── Data records ──
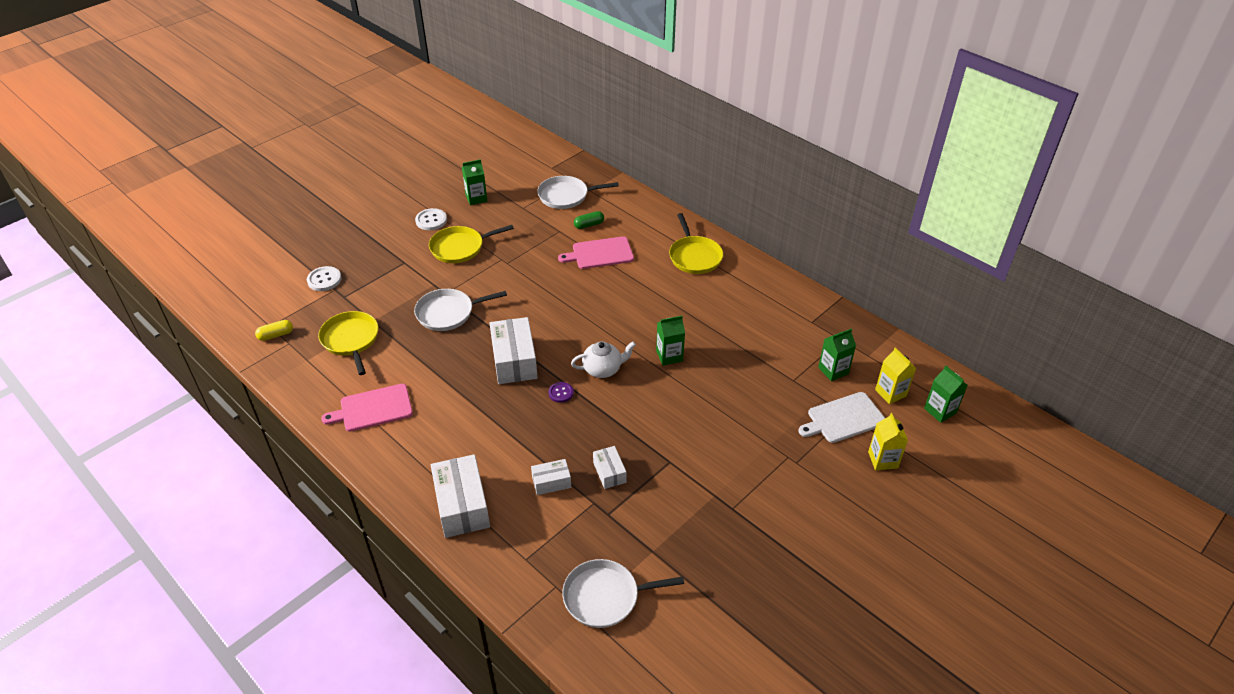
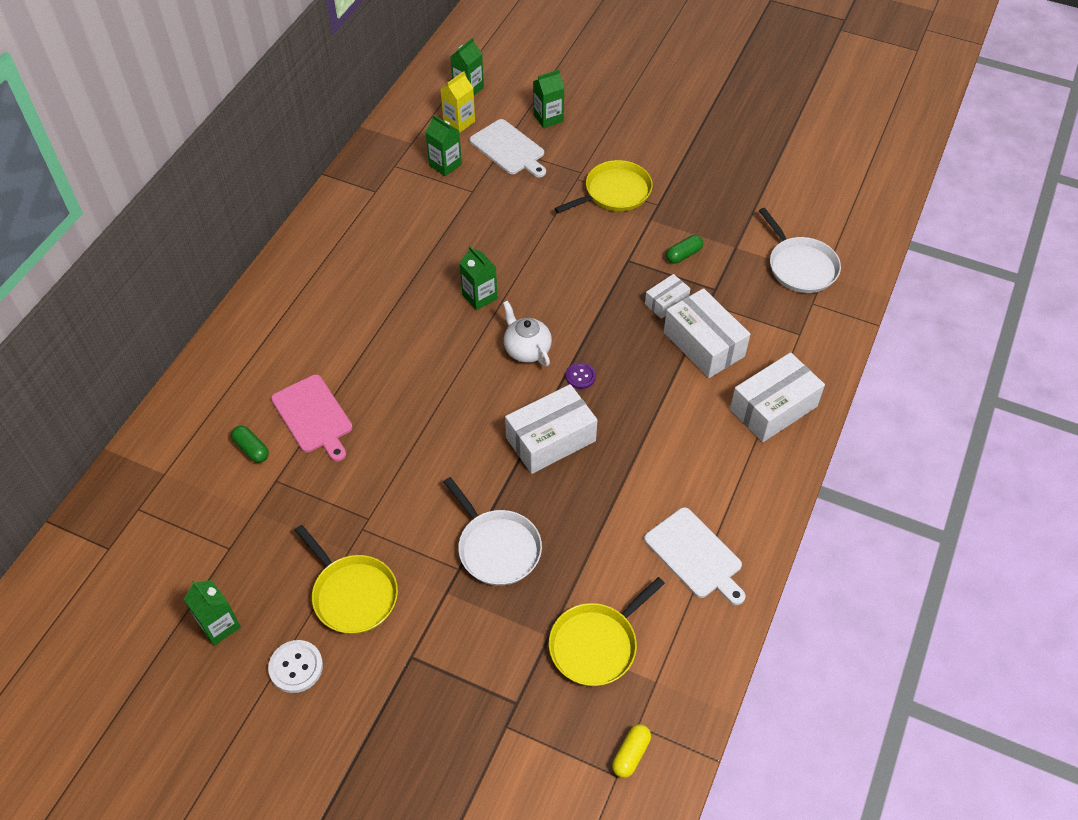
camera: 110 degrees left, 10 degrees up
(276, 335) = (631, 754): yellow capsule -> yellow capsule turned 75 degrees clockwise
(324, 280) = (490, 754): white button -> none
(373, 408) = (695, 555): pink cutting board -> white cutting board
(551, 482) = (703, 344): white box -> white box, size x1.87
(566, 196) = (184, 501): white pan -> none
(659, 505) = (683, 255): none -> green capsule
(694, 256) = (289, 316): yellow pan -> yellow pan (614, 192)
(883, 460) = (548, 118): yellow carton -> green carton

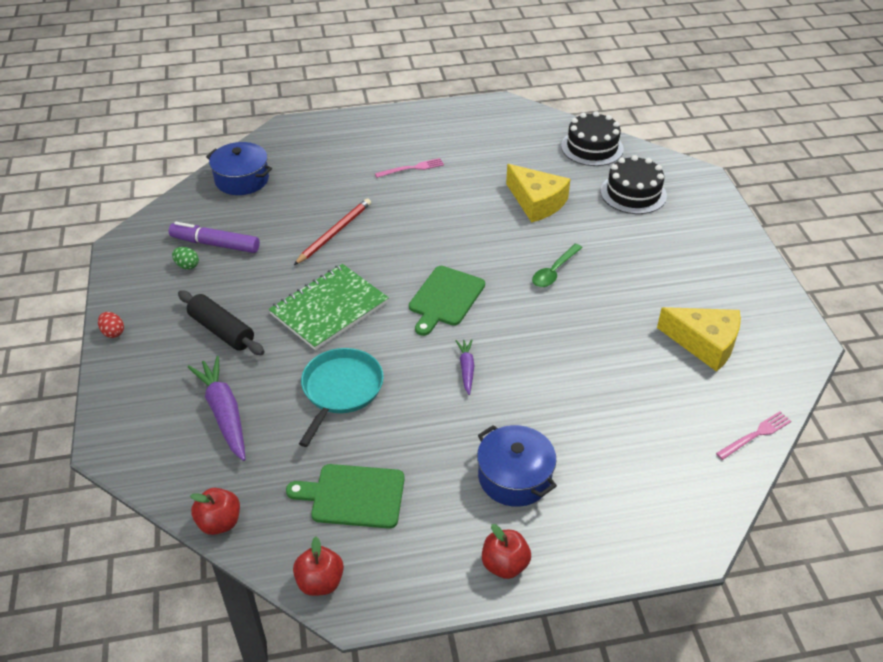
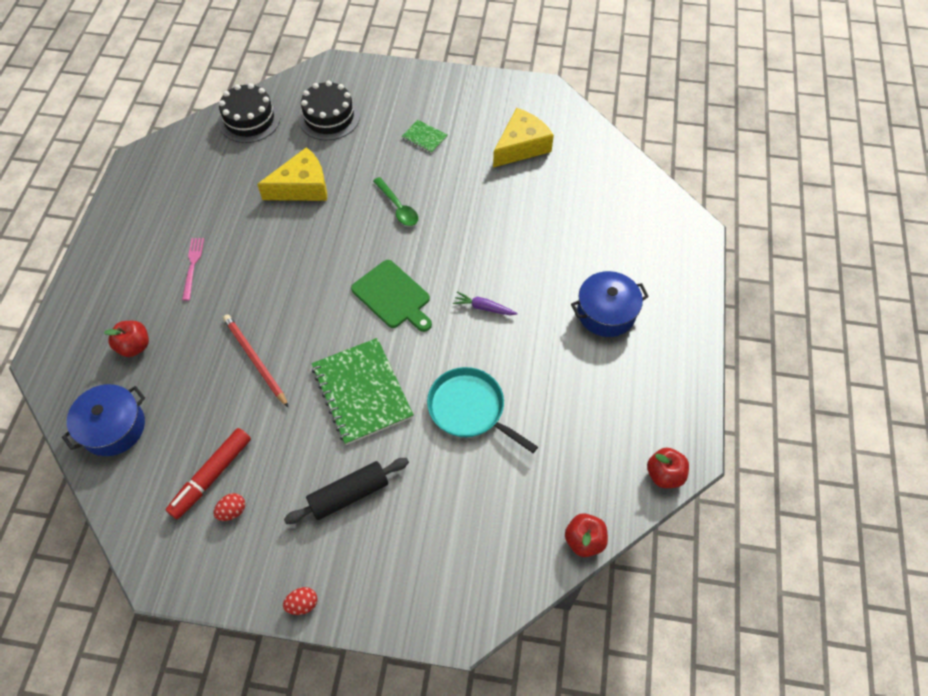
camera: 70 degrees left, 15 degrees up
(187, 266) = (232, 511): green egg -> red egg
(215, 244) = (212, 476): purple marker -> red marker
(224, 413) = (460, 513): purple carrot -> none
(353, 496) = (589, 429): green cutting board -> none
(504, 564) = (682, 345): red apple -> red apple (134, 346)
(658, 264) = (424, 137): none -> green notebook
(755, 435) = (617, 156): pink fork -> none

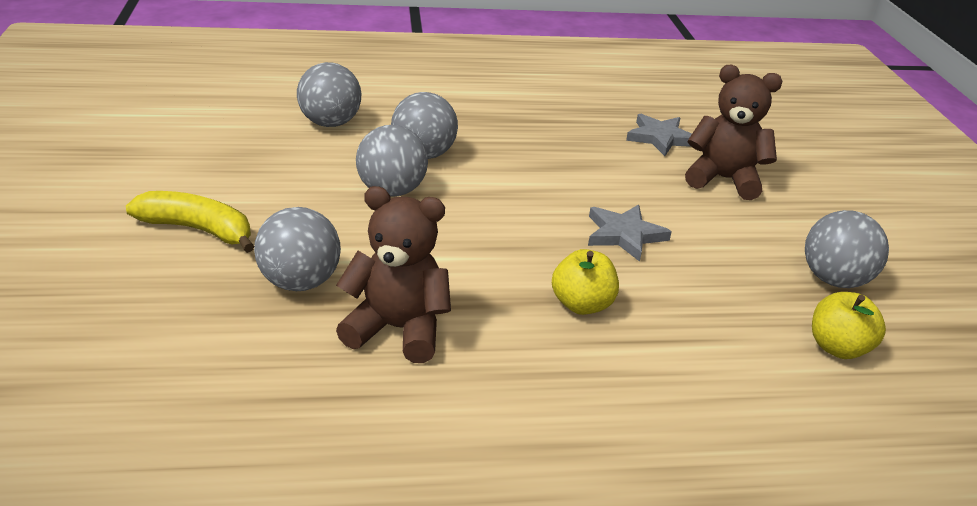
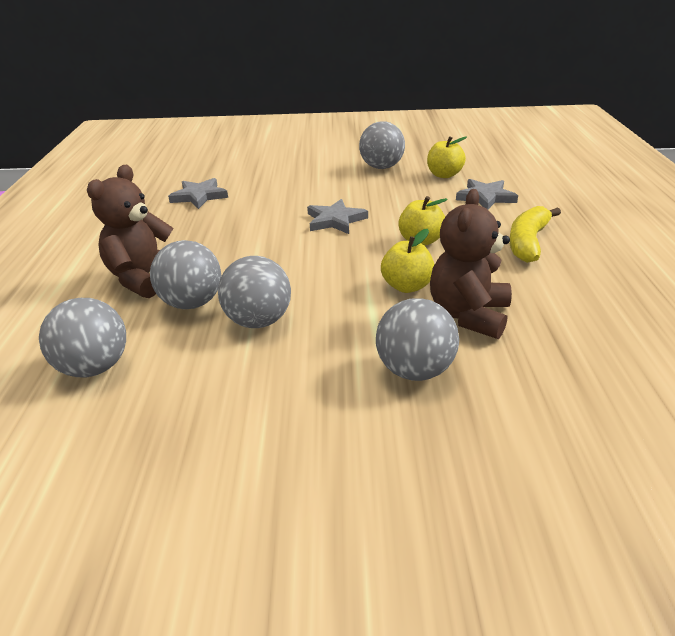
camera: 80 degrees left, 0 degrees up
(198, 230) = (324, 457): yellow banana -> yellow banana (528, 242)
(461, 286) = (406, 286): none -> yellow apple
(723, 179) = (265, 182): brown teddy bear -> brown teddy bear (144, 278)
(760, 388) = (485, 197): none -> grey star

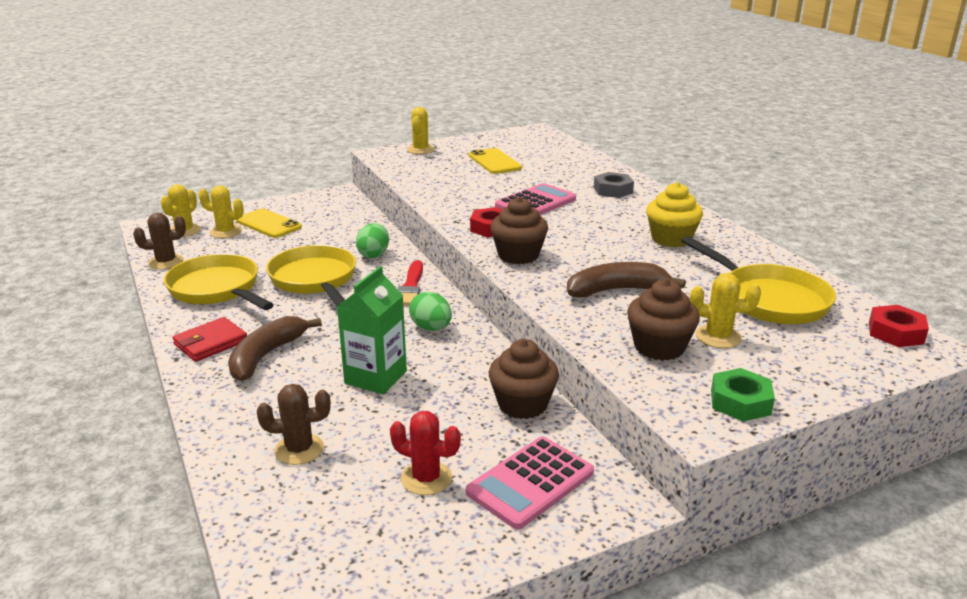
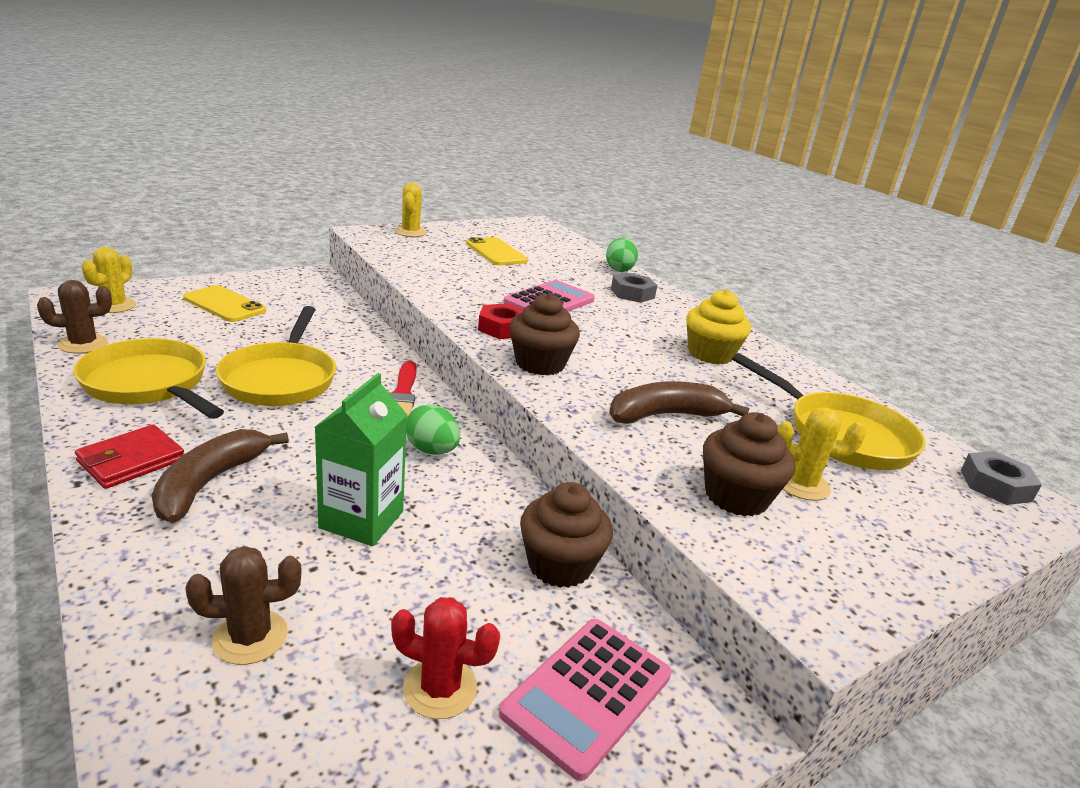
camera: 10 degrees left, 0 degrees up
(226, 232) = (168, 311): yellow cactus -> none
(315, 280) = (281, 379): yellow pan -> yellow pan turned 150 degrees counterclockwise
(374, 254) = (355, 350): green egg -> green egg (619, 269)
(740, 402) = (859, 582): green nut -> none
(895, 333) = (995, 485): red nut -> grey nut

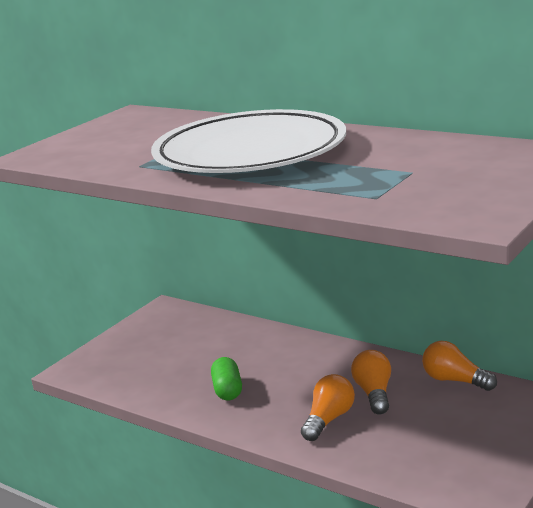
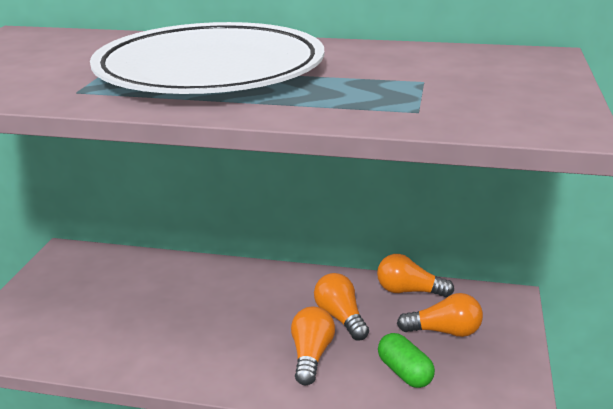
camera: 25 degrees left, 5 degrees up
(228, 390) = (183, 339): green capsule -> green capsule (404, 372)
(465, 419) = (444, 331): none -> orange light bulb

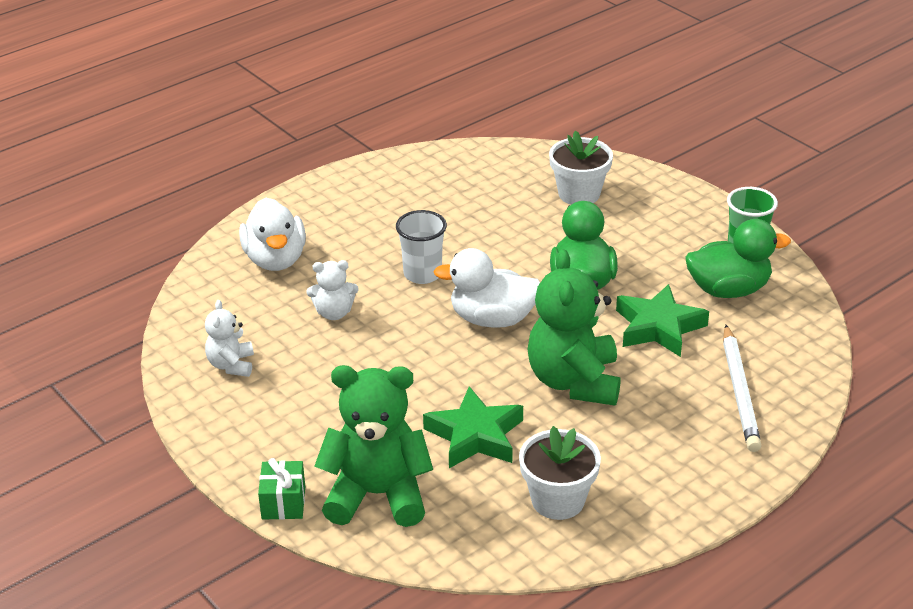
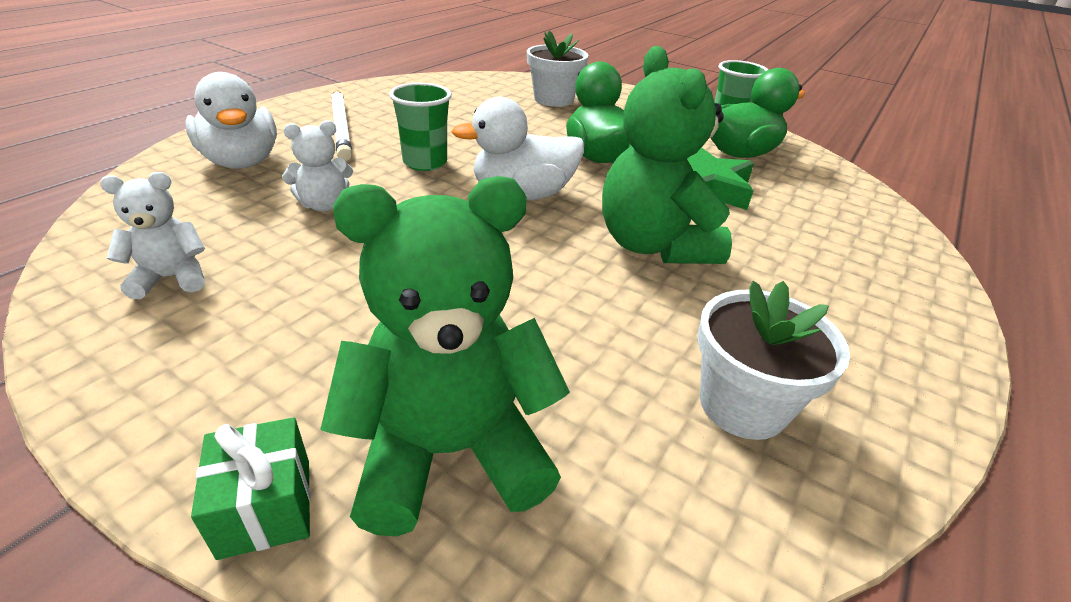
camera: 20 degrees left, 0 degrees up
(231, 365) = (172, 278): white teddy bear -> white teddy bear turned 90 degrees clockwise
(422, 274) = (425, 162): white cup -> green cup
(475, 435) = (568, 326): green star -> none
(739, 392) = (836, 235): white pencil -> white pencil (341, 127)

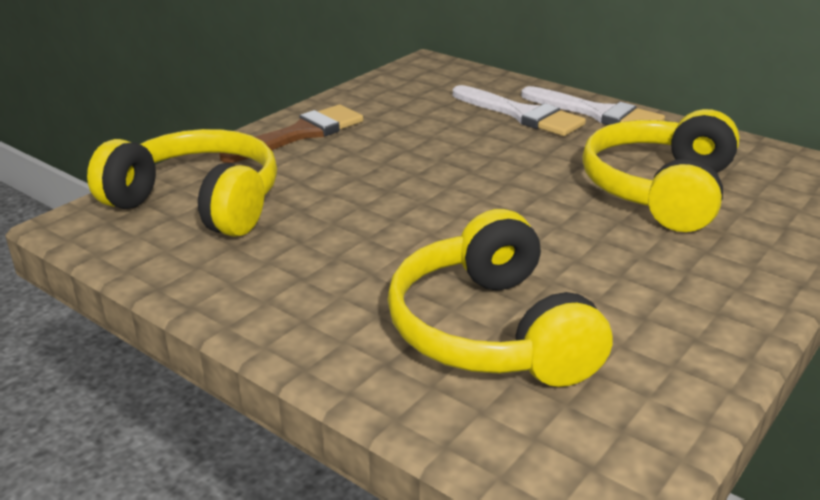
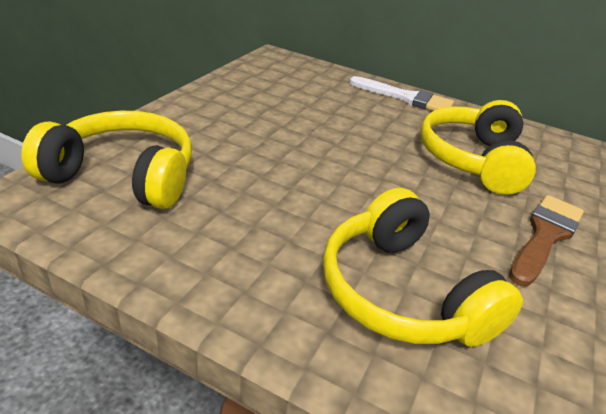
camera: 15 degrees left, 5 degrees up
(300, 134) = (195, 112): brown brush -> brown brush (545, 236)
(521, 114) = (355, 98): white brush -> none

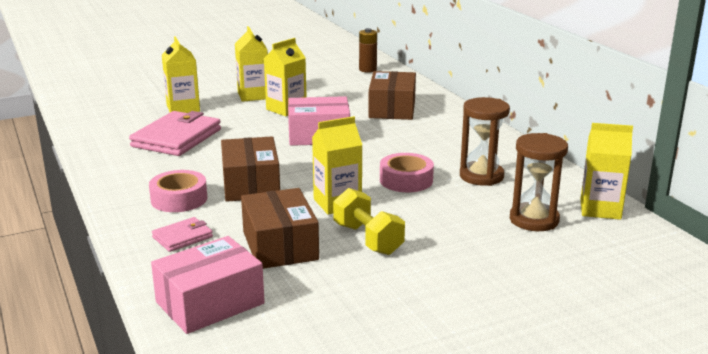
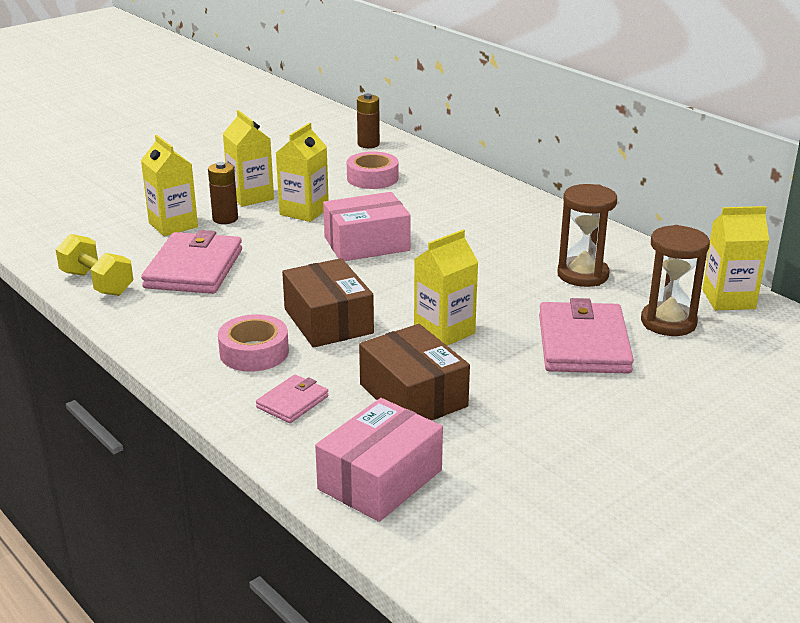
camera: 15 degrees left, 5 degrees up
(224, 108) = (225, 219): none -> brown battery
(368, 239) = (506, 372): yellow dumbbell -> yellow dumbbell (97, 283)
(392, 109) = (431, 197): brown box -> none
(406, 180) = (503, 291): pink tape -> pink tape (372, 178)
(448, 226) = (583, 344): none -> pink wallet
───
Assignment:
Everything from the line with "(475, 435) = (568, 326): green star -> none" through the end of the listing above, both ends included, should be set down exactly; copy nothing else, and skip the pictures.

Reply to the exercise:
(475, 435) = (568, 326): green star -> none
(739, 392) = (836, 235): white pencil -> white pencil (341, 127)

camera: 15 degrees left, 5 degrees up
(300, 134) = (195, 112): brown brush -> brown brush (545, 236)
(521, 114) = (355, 98): white brush -> none

camera: 15 degrees left, 5 degrees up
(224, 108) = (225, 219): none -> brown battery
(368, 239) = (506, 372): yellow dumbbell -> yellow dumbbell (97, 283)
(392, 109) = (431, 197): brown box -> none
(406, 180) = (503, 291): pink tape -> pink tape (372, 178)
(448, 226) = (583, 344): none -> pink wallet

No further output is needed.